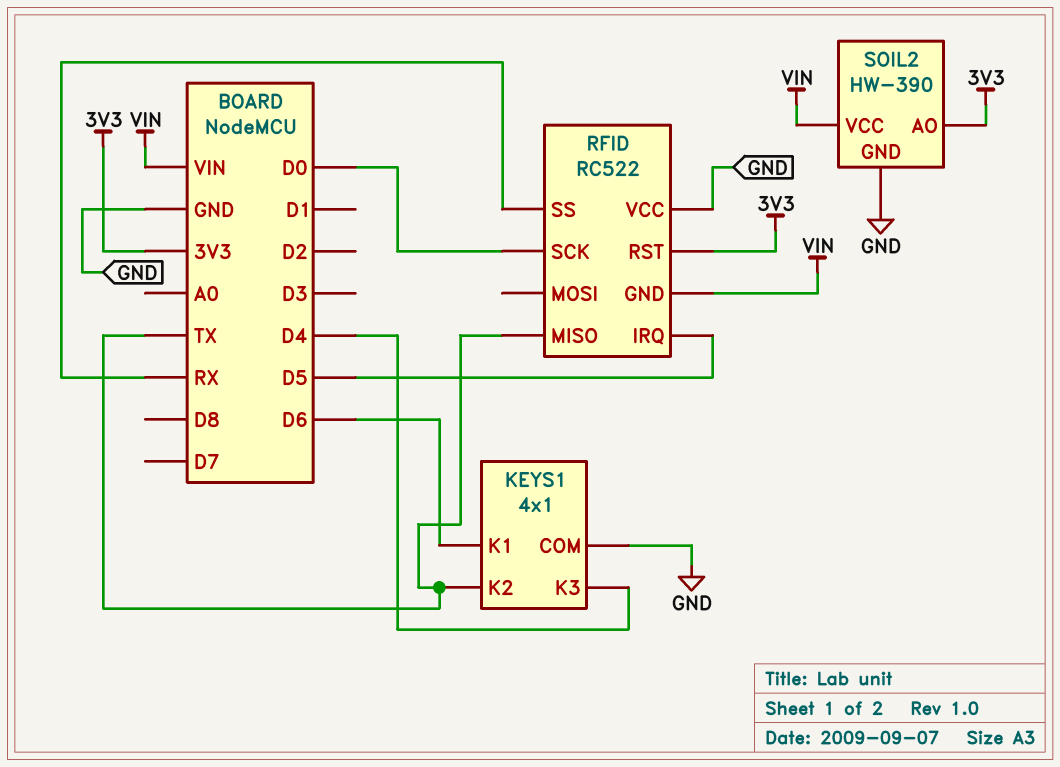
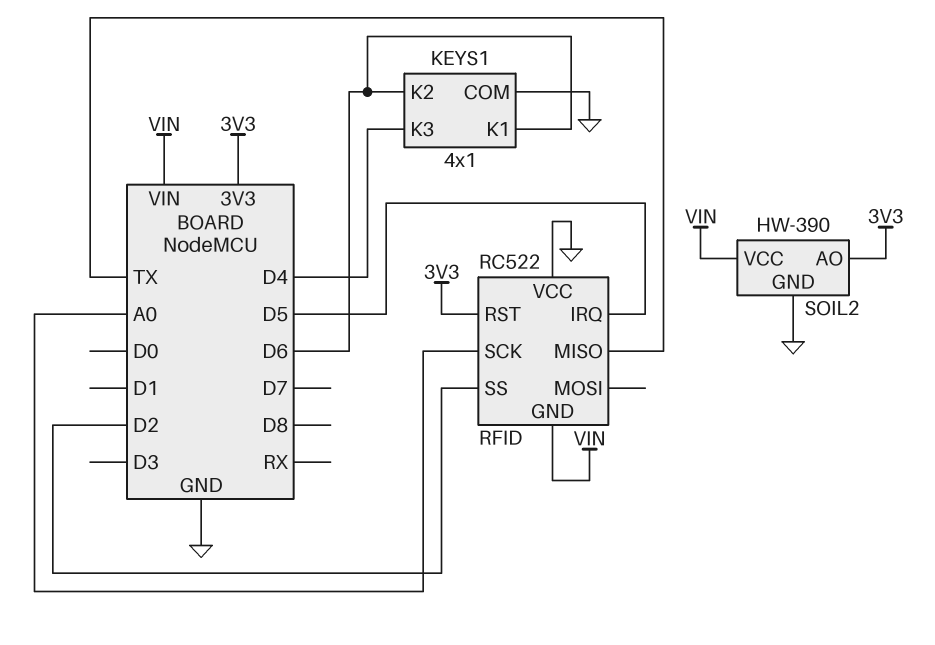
KEYS1 pin K2: TX -> D6
RFID pin SCK: D0 -> A0
RFID pin SS: RX -> D2

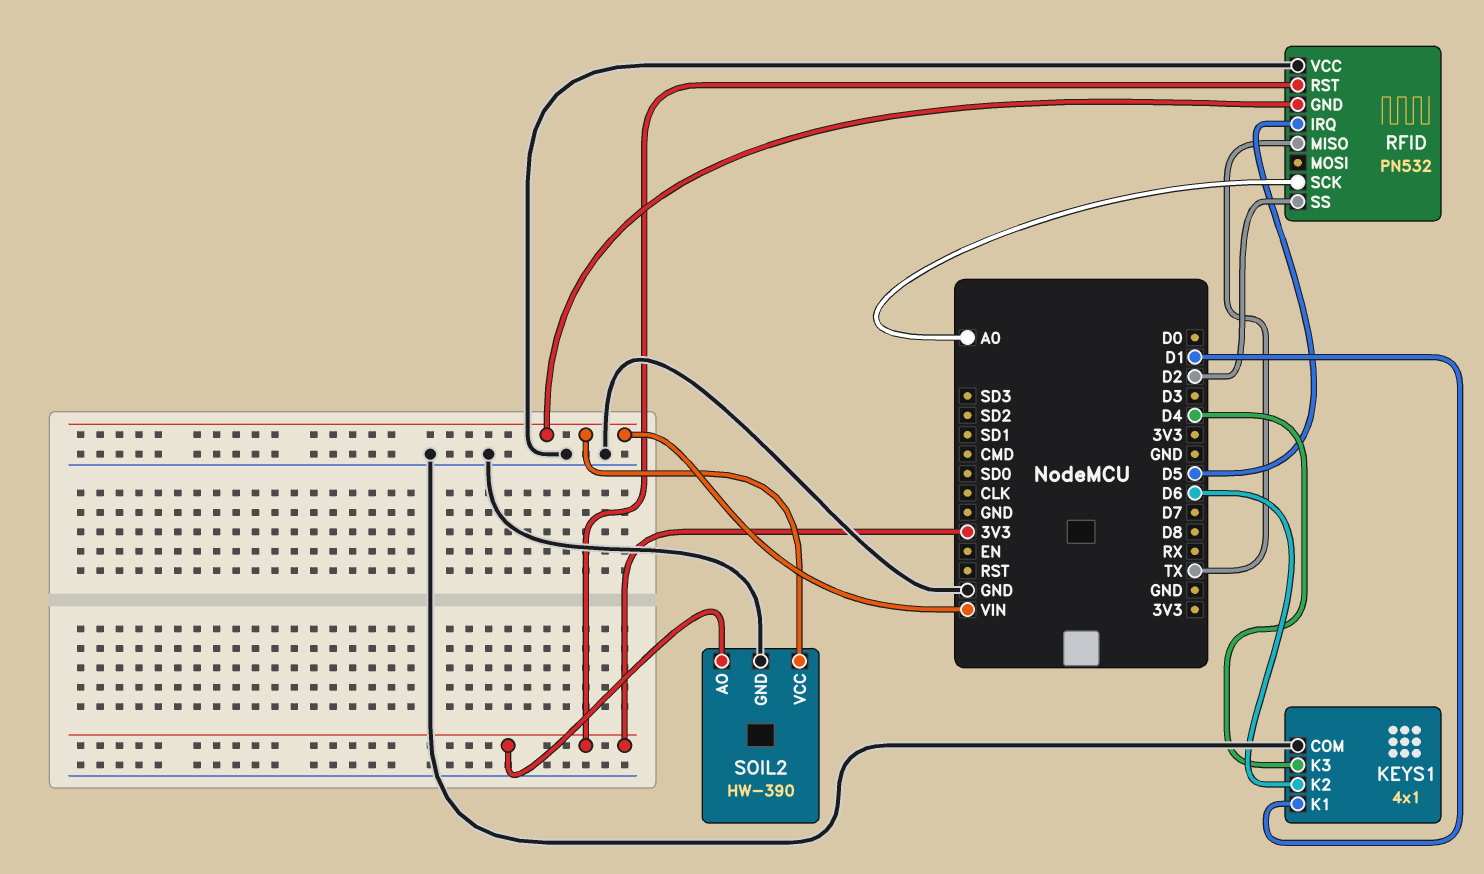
KEYS1 pin K1: D6 -> D1
RFID: RC522 -> PN532

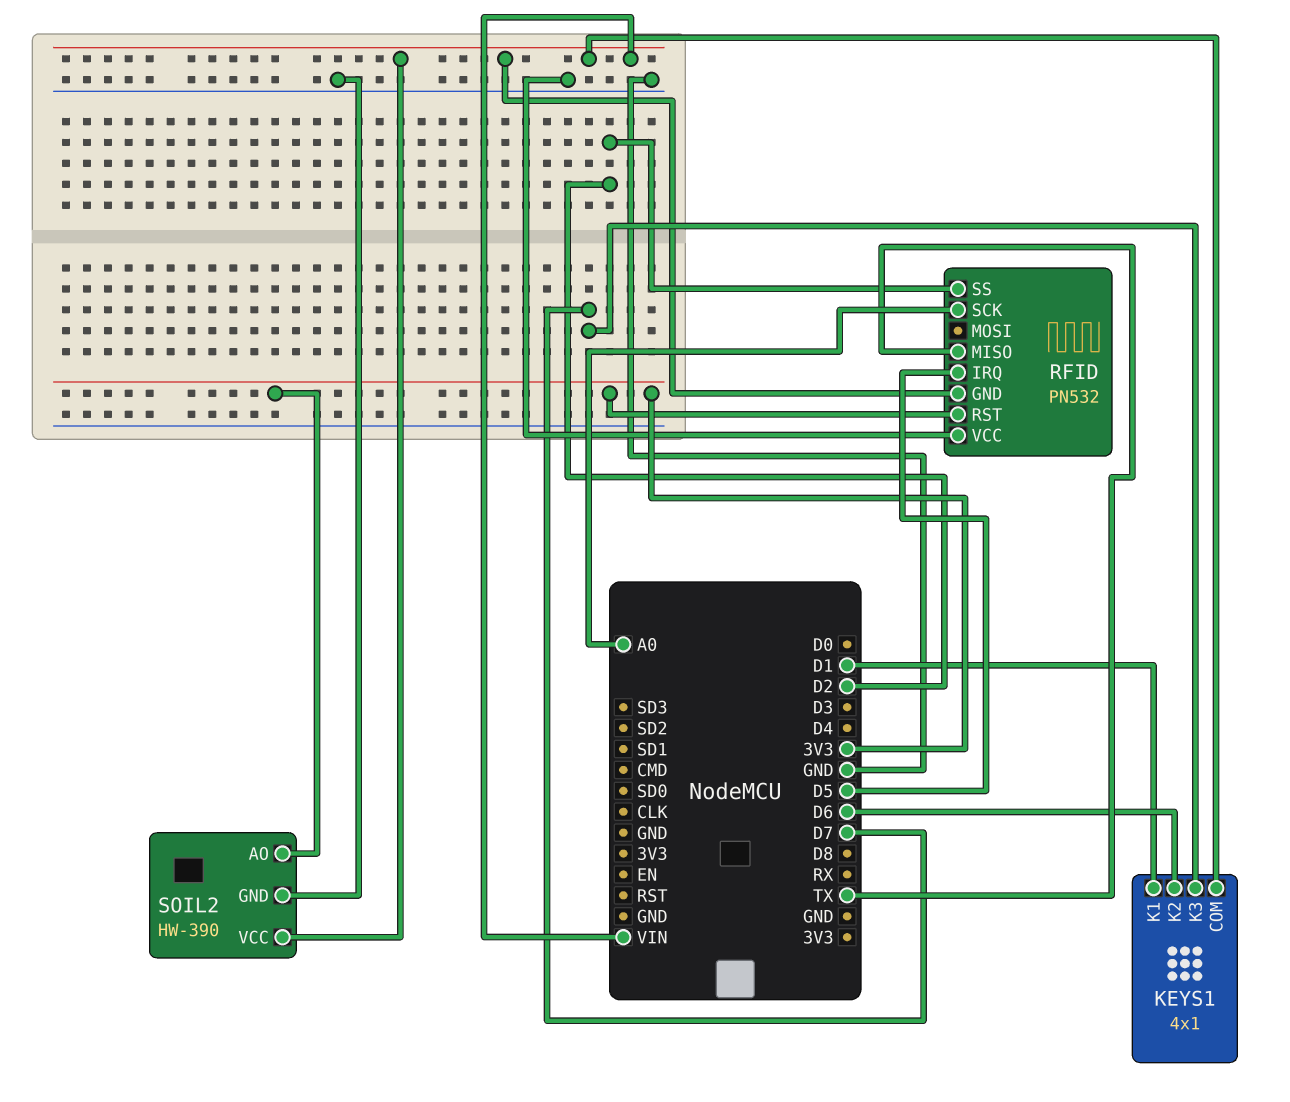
KEYS1 pin COM: GND -> VIN
KEYS1 pin K3: D4 -> D7

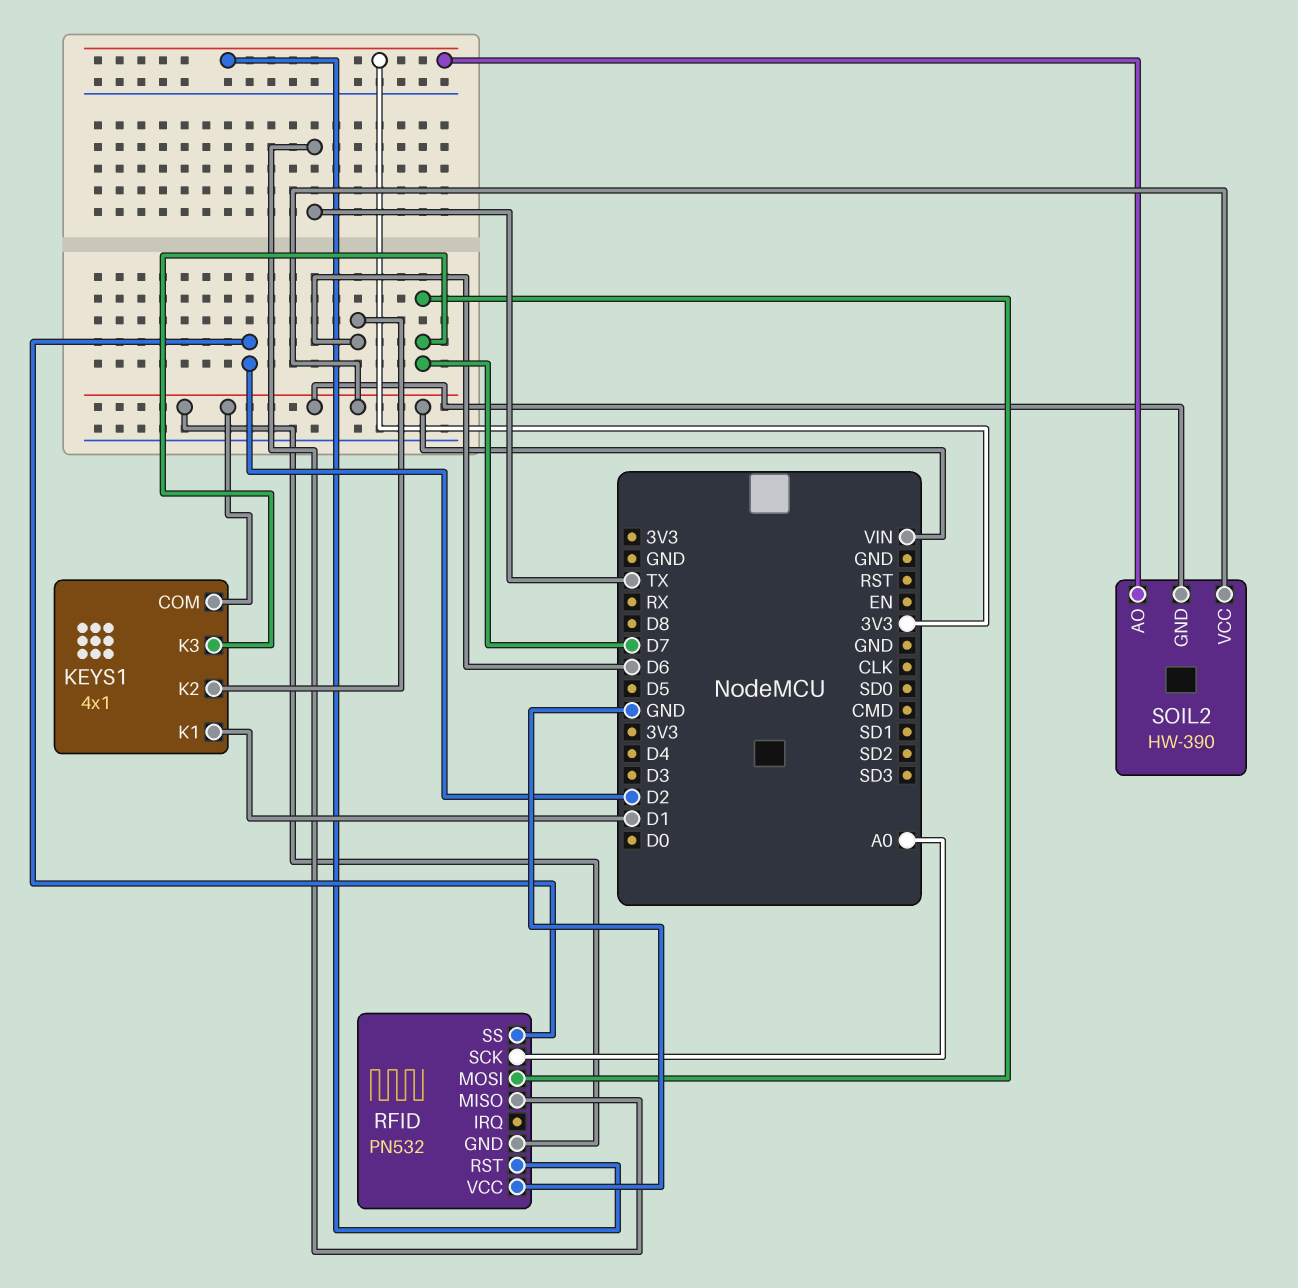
RFID pin IRQ: D5 -> none
RFID pin MOSI: none -> D7
SOIL2 pin GND: GND -> VIN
+ + +
▶ _What this task involves_:
All of the material above must be retyped exactly, line for line, with the images dropped.

▶ _Exercise answer_:
KEYS1 pin K2: TX -> D6
RFID pin SCK: D0 -> A0
RFID pin SS: RX -> D2

KEYS1 pin K1: D6 -> D1
RFID: RC522 -> PN532

KEYS1 pin COM: GND -> VIN
KEYS1 pin K3: D4 -> D7

RFID pin IRQ: D5 -> none
RFID pin MOSI: none -> D7
SOIL2 pin GND: GND -> VIN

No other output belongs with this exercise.